Task requirements: Below is a listing; repeat exactly the lines from the one containing "C103: none -> 68nF (COM, U103/THR)" to the one containing "U103 pin OUT: OPTO -> OSC", both included.

Information given:
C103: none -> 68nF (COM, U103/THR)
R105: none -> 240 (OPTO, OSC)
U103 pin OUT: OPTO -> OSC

* * *

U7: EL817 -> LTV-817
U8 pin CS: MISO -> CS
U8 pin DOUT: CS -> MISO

==

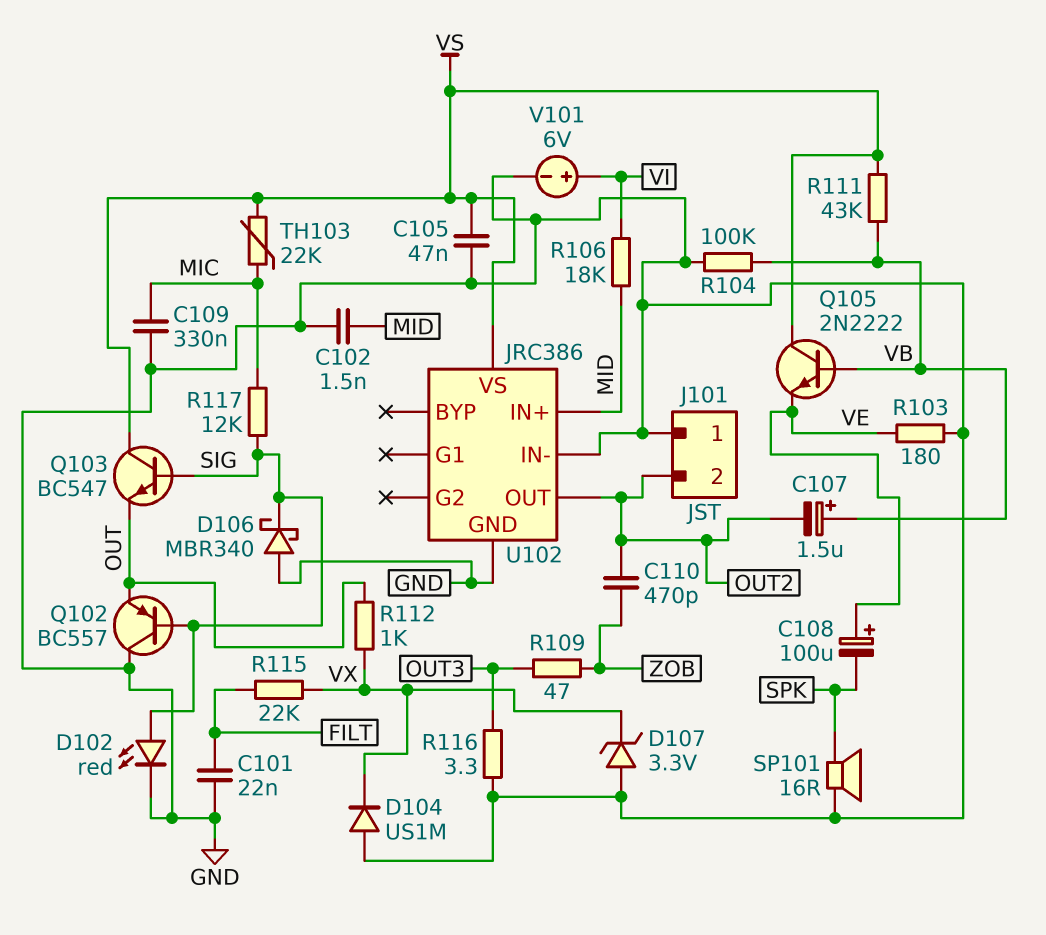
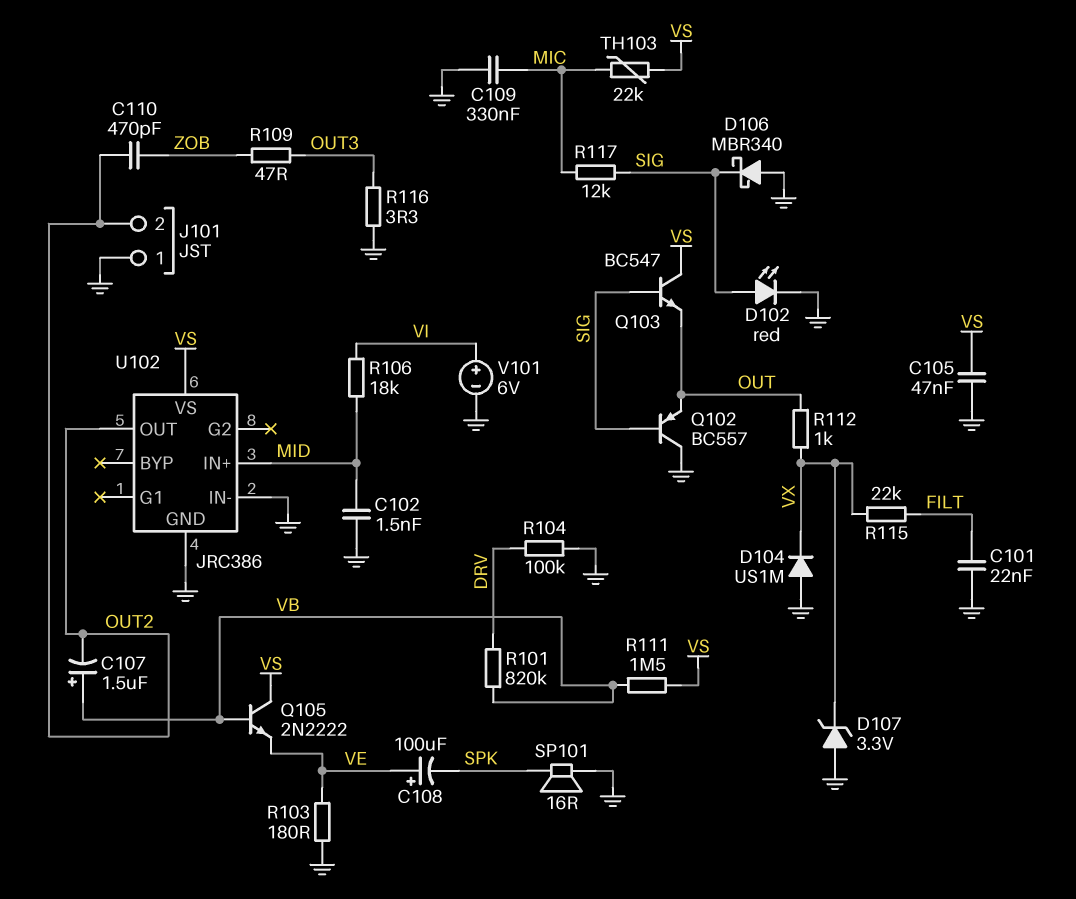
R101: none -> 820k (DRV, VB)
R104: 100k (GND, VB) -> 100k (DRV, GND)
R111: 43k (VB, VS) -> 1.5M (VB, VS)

Result below:
C103: none -> 68nF (COM, U103/THR)
R105: none -> 240 (OPTO, OSC)
U103 pin OUT: OPTO -> OSC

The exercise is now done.